------ Data section
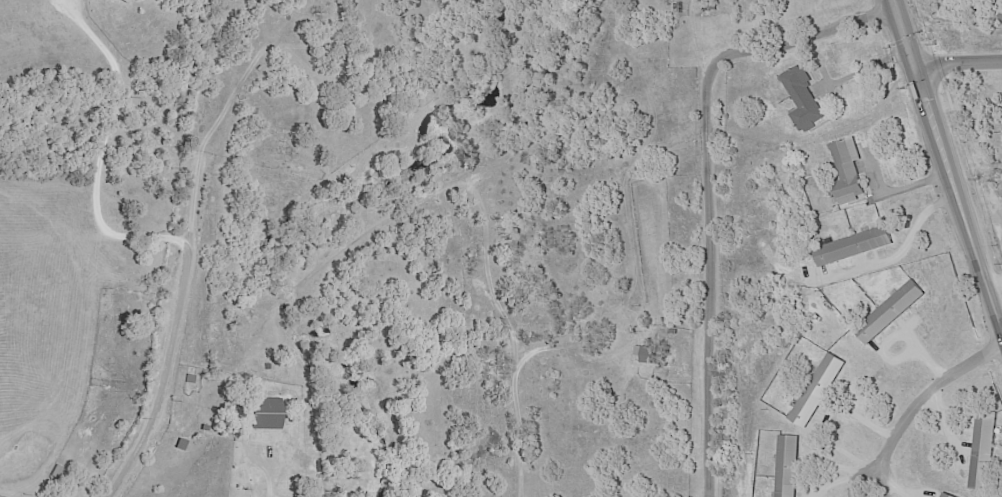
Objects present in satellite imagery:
building: (125, 1)
building: (712, 7)
road: (957, 60)
building: (259, 68)
road: (869, 68)
road: (924, 94)
building: (806, 98)
road: (98, 151)
building: (850, 171)
road: (708, 182)
road: (909, 241)
building: (856, 247)
road: (978, 258)
road: (995, 287)
building: (893, 312)
building: (675, 330)
building: (648, 354)
road: (162, 374)
building: (190, 379)
building: (821, 390)
road: (915, 400)
building: (265, 414)
building: (204, 428)
building: (181, 445)
building: (985, 450)
building: (790, 466)
road: (866, 493)
building: (949, 495)

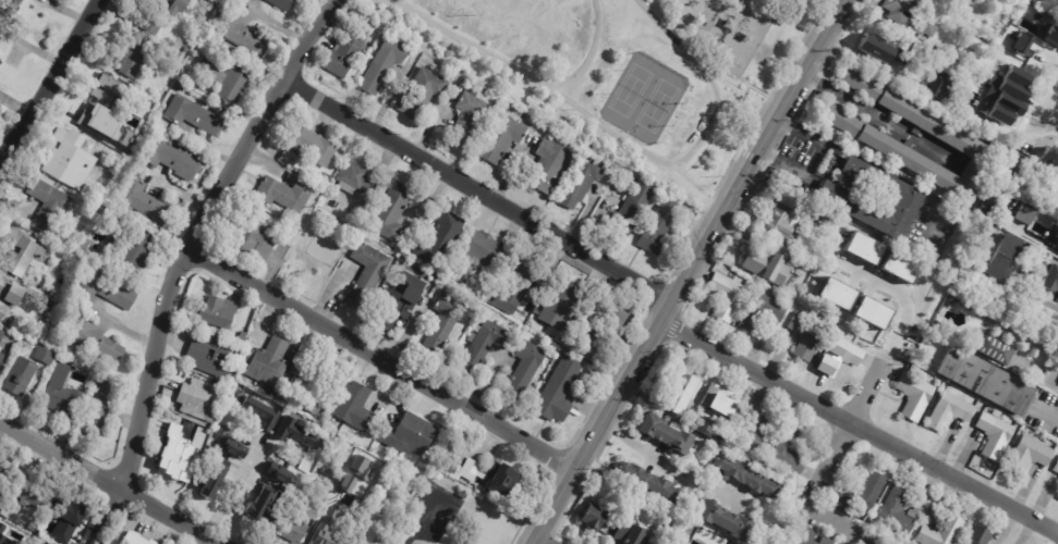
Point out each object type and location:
building: (18, 1)
building: (920, 1)
building: (1034, 1)
building: (1, 2)
building: (284, 4)
road: (403, 4)
building: (163, 14)
building: (912, 17)
road: (276, 26)
building: (242, 33)
road: (311, 36)
building: (1051, 36)
building: (1, 39)
building: (1021, 43)
building: (349, 49)
building: (185, 50)
building: (878, 50)
building: (135, 53)
building: (0, 54)
road: (589, 54)
building: (181, 59)
building: (931, 62)
building: (386, 64)
park: (616, 73)
building: (229, 79)
road: (709, 82)
road: (48, 85)
building: (937, 85)
building: (180, 86)
building: (917, 90)
building: (425, 93)
building: (1003, 94)
road: (560, 95)
park: (644, 97)
road: (1048, 109)
building: (106, 111)
building: (195, 116)
road: (877, 118)
building: (471, 120)
building: (864, 134)
building: (502, 140)
building: (314, 146)
building: (1049, 158)
building: (73, 159)
road: (813, 159)
building: (174, 160)
building: (549, 166)
building: (326, 177)
building: (360, 178)
building: (584, 182)
road: (478, 189)
building: (285, 195)
building: (785, 198)
building: (870, 199)
building: (146, 202)
building: (51, 204)
building: (632, 211)
building: (393, 212)
building: (1024, 212)
building: (780, 226)
building: (340, 227)
building: (659, 228)
building: (256, 238)
building: (1054, 239)
building: (443, 240)
building: (88, 244)
road: (1040, 244)
building: (863, 248)
building: (134, 250)
building: (487, 251)
building: (23, 253)
building: (294, 256)
building: (1001, 259)
building: (765, 265)
building: (898, 266)
road: (688, 270)
building: (369, 275)
building: (1050, 279)
building: (516, 288)
building: (107, 289)
building: (836, 293)
building: (57, 294)
road: (907, 294)
building: (10, 296)
building: (723, 296)
building: (402, 298)
road: (169, 299)
building: (948, 300)
road: (1039, 300)
building: (563, 304)
building: (220, 312)
building: (871, 312)
building: (760, 313)
building: (830, 319)
building: (446, 322)
building: (867, 329)
building: (2, 337)
building: (43, 337)
building: (804, 337)
building: (244, 338)
building: (604, 338)
building: (96, 341)
building: (484, 346)
building: (993, 346)
building: (905, 347)
building: (46, 356)
building: (213, 356)
building: (836, 356)
building: (2, 358)
building: (64, 361)
building: (269, 364)
road: (381, 365)
building: (527, 370)
building: (22, 377)
building: (982, 377)
building: (312, 385)
building: (681, 389)
building: (561, 392)
building: (912, 396)
building: (714, 399)
building: (64, 400)
building: (203, 400)
building: (355, 407)
building: (99, 410)
building: (946, 411)
building: (259, 412)
road: (1047, 416)
road: (849, 420)
building: (703, 427)
road: (856, 427)
building: (295, 434)
building: (754, 434)
building: (411, 435)
building: (663, 435)
building: (992, 435)
building: (240, 445)
building: (177, 447)
building: (787, 450)
building: (348, 454)
building: (1026, 456)
road: (667, 460)
building: (452, 465)
building: (311, 467)
building: (1055, 467)
building: (6, 477)
building: (743, 477)
building: (213, 478)
building: (497, 478)
building: (271, 480)
building: (646, 481)
road: (109, 484)
road: (230, 488)
building: (861, 492)
building: (326, 493)
building: (465, 494)
building: (38, 496)
building: (1057, 497)
building: (616, 499)
building: (258, 506)
building: (0, 507)
building: (69, 512)
building: (895, 512)
building: (589, 520)
building: (722, 520)
road: (419, 521)
road: (844, 526)
building: (603, 527)
building: (32, 528)
building: (293, 531)
building: (626, 533)
building: (940, 533)
building: (324, 535)
building: (806, 536)
building: (977, 536)
building: (55, 537)
building: (139, 538)
building: (31, 539)
building: (38, 541)
building: (825, 541)
building: (47, 542)
building: (715, 542)
building: (342, 543)
building: (989, 543)

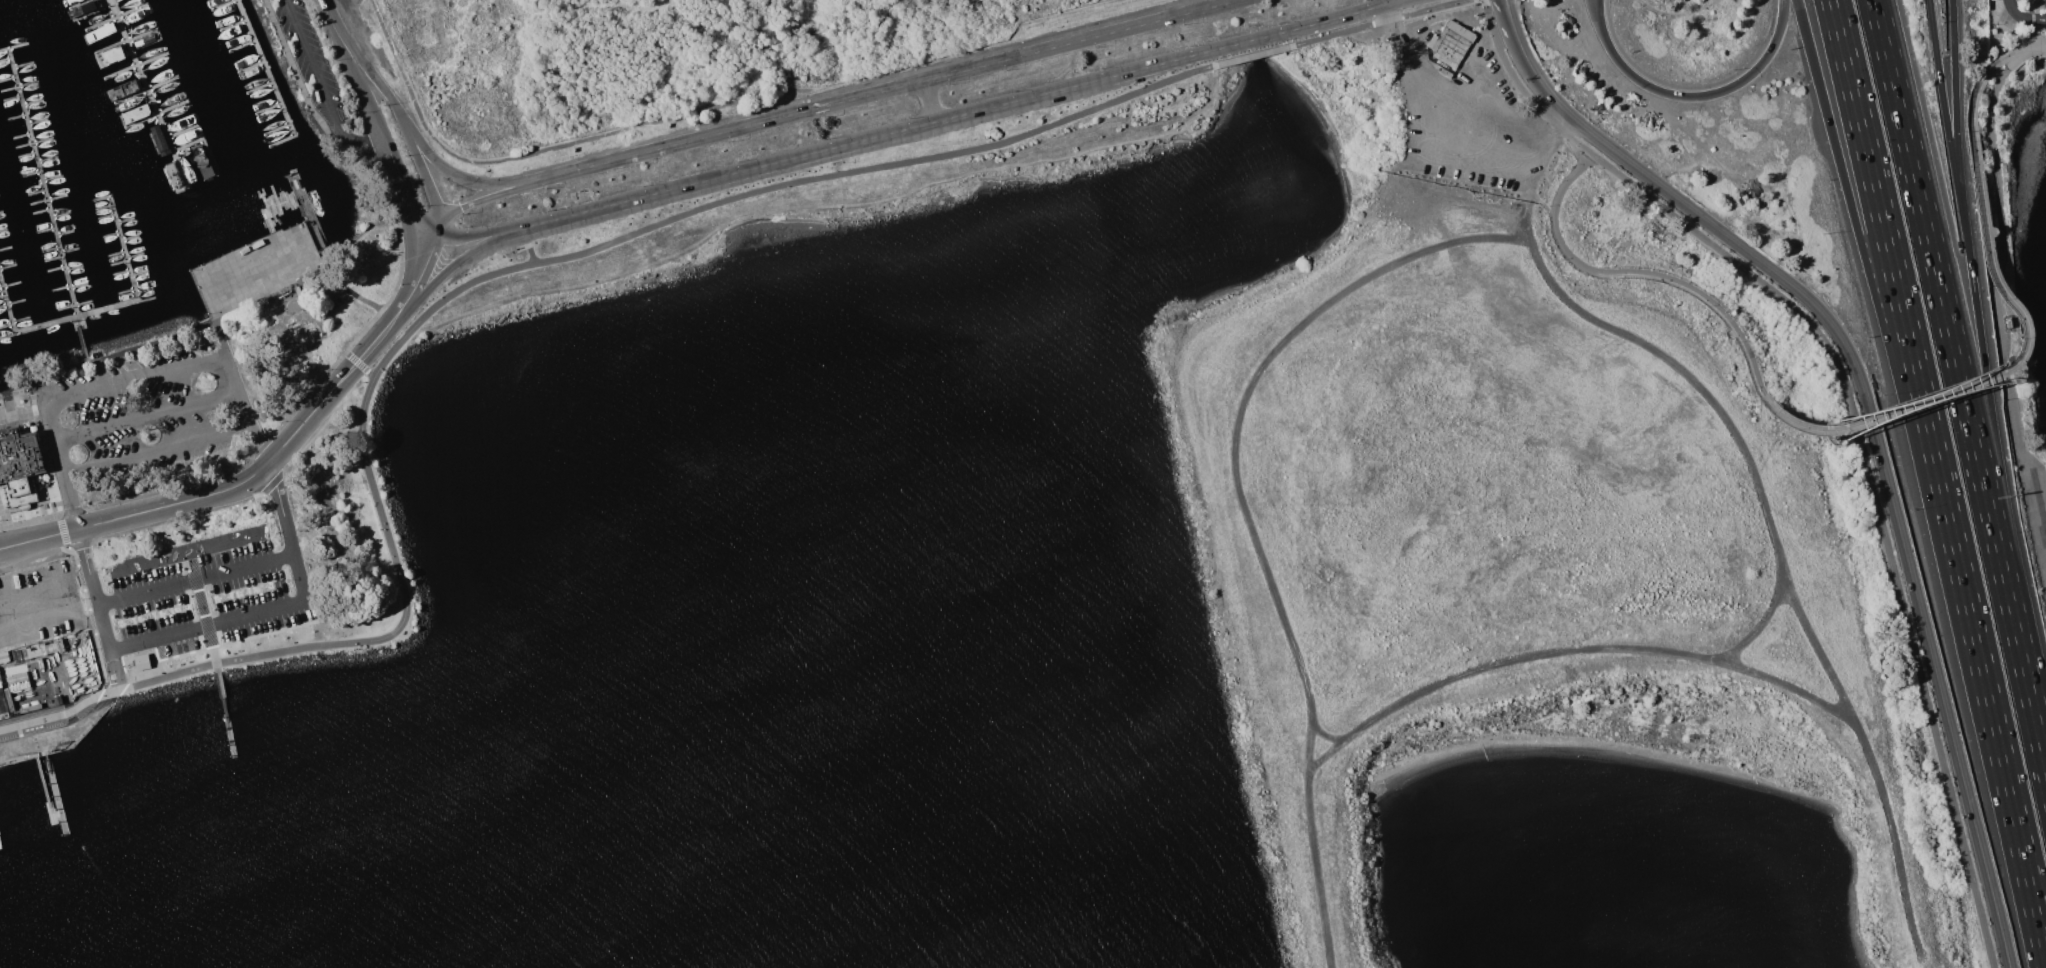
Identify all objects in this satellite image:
road: (1379, 1)
road: (1384, 1)
road: (1503, 7)
road: (324, 10)
road: (2023, 17)
road: (1379, 21)
road: (1597, 24)
road: (1600, 24)
road: (1085, 41)
building: (1450, 43)
road: (2033, 50)
road: (1252, 53)
parking lot: (310, 64)
park: (692, 64)
pier: (266, 67)
road: (319, 88)
road: (926, 89)
pier: (148, 91)
road: (1714, 92)
road: (877, 94)
road: (1465, 95)
road: (390, 97)
road: (927, 97)
road: (1976, 97)
road: (372, 113)
road: (1944, 113)
road: (1954, 113)
parking lot: (1471, 125)
road: (1488, 130)
road: (1455, 134)
road: (678, 140)
pier: (42, 181)
road: (496, 182)
road: (416, 198)
road: (829, 200)
road: (370, 201)
road: (480, 201)
pier: (313, 220)
road: (527, 227)
road: (1541, 230)
road: (473, 244)
road: (2004, 249)
road: (436, 253)
road: (1404, 257)
road: (1935, 266)
park: (2022, 268)
road: (419, 270)
road: (508, 270)
road: (1638, 272)
road: (1894, 273)
road: (431, 274)
road: (1868, 275)
pier: (131, 277)
road: (353, 294)
pier: (18, 330)
road: (219, 337)
pier: (80, 339)
road: (350, 344)
road: (1687, 367)
road: (1988, 375)
road: (133, 376)
road: (341, 377)
road: (1985, 378)
road: (44, 388)
road: (233, 389)
road: (1856, 412)
parking lot: (154, 416)
road: (145, 417)
road: (1871, 421)
road: (257, 443)
road: (155, 452)
road: (61, 464)
building: (20, 465)
road: (2034, 506)
road: (136, 511)
park: (1546, 522)
park: (188, 549)
road: (82, 572)
road: (194, 579)
road: (37, 584)
road: (92, 588)
parking lot: (213, 596)
road: (69, 597)
parking lot: (39, 601)
road: (277, 609)
road: (93, 613)
road: (206, 621)
road: (44, 626)
road: (2021, 644)
building: (44, 648)
building: (3, 656)
building: (141, 662)
road: (112, 670)
building: (16, 676)
road: (1788, 678)
road: (1406, 694)
building: (57, 698)
building: (8, 699)
building: (3, 705)
building: (29, 707)
road: (57, 711)
pier: (229, 728)
road: (63, 731)
road: (1322, 751)
road: (2000, 754)
road: (1872, 763)
pier: (55, 786)
road: (1310, 838)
------------
Exercise details
In your copy of the records above, include no pictures and match every line exactly.

Response
Objects present in satellite imagery:
building: (125, 1)
building: (712, 7)
road: (957, 60)
building: (259, 68)
road: (869, 68)
road: (924, 94)
building: (806, 98)
road: (98, 151)
building: (850, 171)
road: (708, 182)
road: (909, 241)
building: (856, 247)
road: (978, 258)
road: (995, 287)
building: (893, 312)
building: (675, 330)
building: (648, 354)
road: (162, 374)
building: (190, 379)
building: (821, 390)
road: (915, 400)
building: (265, 414)
building: (204, 428)
building: (181, 445)
building: (985, 450)
building: (790, 466)
road: (866, 493)
building: (949, 495)

Point out each object type and location:
building: (18, 1)
building: (920, 1)
building: (1034, 1)
building: (1, 2)
building: (284, 4)
road: (403, 4)
building: (163, 14)
building: (912, 17)
road: (276, 26)
building: (242, 33)
road: (311, 36)
building: (1051, 36)
building: (1, 39)
building: (1021, 43)
building: (349, 49)
building: (185, 50)
building: (878, 50)
building: (135, 53)
building: (0, 54)
road: (589, 54)
building: (181, 59)
building: (931, 62)
building: (386, 64)
park: (616, 73)
building: (229, 79)
road: (709, 82)
road: (48, 85)
building: (937, 85)
building: (180, 86)
building: (917, 90)
building: (425, 93)
building: (1003, 94)
road: (560, 95)
park: (644, 97)
road: (1048, 109)
building: (106, 111)
building: (195, 116)
road: (877, 118)
building: (471, 120)
building: (864, 134)
building: (502, 140)
building: (314, 146)
building: (1049, 158)
building: (73, 159)
road: (813, 159)
building: (174, 160)
building: (549, 166)
building: (326, 177)
building: (360, 178)
building: (584, 182)
road: (478, 189)
building: (285, 195)
building: (785, 198)
building: (870, 199)
building: (146, 202)
building: (51, 204)
building: (632, 211)
building: (393, 212)
building: (1024, 212)
building: (780, 226)
building: (340, 227)
building: (659, 228)
building: (256, 238)
building: (1054, 239)
building: (443, 240)
building: (88, 244)
road: (1040, 244)
building: (863, 248)
building: (134, 250)
building: (487, 251)
building: (23, 253)
building: (294, 256)
building: (1001, 259)
building: (765, 265)
building: (898, 266)
road: (688, 270)
building: (369, 275)
building: (1050, 279)
building: (516, 288)
building: (107, 289)
building: (836, 293)
building: (57, 294)
road: (907, 294)
building: (10, 296)
building: (723, 296)
building: (402, 298)
road: (169, 299)
building: (948, 300)
road: (1039, 300)
building: (563, 304)
building: (220, 312)
building: (871, 312)
building: (760, 313)
building: (830, 319)
building: (446, 322)
building: (867, 329)
building: (2, 337)
building: (43, 337)
building: (804, 337)
building: (244, 338)
building: (604, 338)
building: (96, 341)
building: (484, 346)
building: (993, 346)
building: (905, 347)
building: (46, 356)
building: (213, 356)
building: (836, 356)
building: (2, 358)
building: (64, 361)
building: (269, 364)
road: (381, 365)
building: (527, 370)
building: (22, 377)
building: (982, 377)
building: (312, 385)
building: (681, 389)
building: (561, 392)
building: (912, 396)
building: (714, 399)
building: (64, 400)
building: (203, 400)
building: (355, 407)
building: (99, 410)
building: (946, 411)
building: (259, 412)
road: (1047, 416)
road: (849, 420)
building: (703, 427)
road: (856, 427)
building: (295, 434)
building: (754, 434)
building: (411, 435)
building: (663, 435)
building: (992, 435)
building: (240, 445)
building: (177, 447)
building: (787, 450)
building: (348, 454)
building: (1026, 456)
road: (667, 460)
building: (452, 465)
building: (311, 467)
building: (1055, 467)
building: (6, 477)
building: (743, 477)
building: (213, 478)
building: (497, 478)
building: (271, 480)
building: (646, 481)
road: (109, 484)
road: (230, 488)
building: (861, 492)
building: (326, 493)
building: (465, 494)
building: (38, 496)
building: (1057, 497)
building: (616, 499)
building: (258, 506)
building: (0, 507)
building: (69, 512)
building: (895, 512)
building: (589, 520)
building: (722, 520)
road: (419, 521)
road: (844, 526)
building: (603, 527)
building: (32, 528)
building: (293, 531)
building: (626, 533)
building: (940, 533)
building: (324, 535)
building: (806, 536)
building: (977, 536)
building: (55, 537)
building: (139, 538)
building: (31, 539)
building: (38, 541)
building: (825, 541)
building: (47, 542)
building: (715, 542)
building: (342, 543)
building: (989, 543)

Identify all objects in this satellite image:
road: (1379, 1)
road: (1384, 1)
road: (1503, 7)
road: (324, 10)
road: (2023, 17)
road: (1379, 21)
road: (1597, 24)
road: (1600, 24)
road: (1085, 41)
building: (1450, 43)
road: (2033, 50)
road: (1252, 53)
parking lot: (310, 64)
park: (692, 64)
pier: (266, 67)
road: (319, 88)
road: (926, 89)
pier: (148, 91)
road: (1714, 92)
road: (877, 94)
road: (1465, 95)
road: (390, 97)
road: (927, 97)
road: (1976, 97)
road: (372, 113)
road: (1944, 113)
road: (1954, 113)
parking lot: (1471, 125)
road: (1488, 130)
road: (1455, 134)
road: (678, 140)
pier: (42, 181)
road: (496, 182)
road: (416, 198)
road: (829, 200)
road: (370, 201)
road: (480, 201)
pier: (313, 220)
road: (527, 227)
road: (1541, 230)
road: (473, 244)
road: (2004, 249)
road: (436, 253)
road: (1404, 257)
road: (1935, 266)
park: (2022, 268)
road: (419, 270)
road: (508, 270)
road: (1638, 272)
road: (1894, 273)
road: (431, 274)
road: (1868, 275)
pier: (131, 277)
road: (353, 294)
pier: (18, 330)
road: (219, 337)
pier: (80, 339)
road: (350, 344)
road: (1687, 367)
road: (1988, 375)
road: (133, 376)
road: (341, 377)
road: (1985, 378)
road: (44, 388)
road: (233, 389)
road: (1856, 412)
parking lot: (154, 416)
road: (145, 417)
road: (1871, 421)
road: (257, 443)
road: (155, 452)
road: (61, 464)
building: (20, 465)
road: (2034, 506)
road: (136, 511)
park: (1546, 522)
park: (188, 549)
road: (82, 572)
road: (194, 579)
road: (37, 584)
road: (92, 588)
parking lot: (213, 596)
road: (69, 597)
parking lot: (39, 601)
road: (277, 609)
road: (93, 613)
road: (206, 621)
road: (44, 626)
road: (2021, 644)
building: (44, 648)
building: (3, 656)
building: (141, 662)
road: (112, 670)
building: (16, 676)
road: (1788, 678)
road: (1406, 694)
building: (57, 698)
building: (8, 699)
building: (3, 705)
building: (29, 707)
road: (57, 711)
pier: (229, 728)
road: (63, 731)
road: (1322, 751)
road: (2000, 754)
road: (1872, 763)
pier: (55, 786)
road: (1310, 838)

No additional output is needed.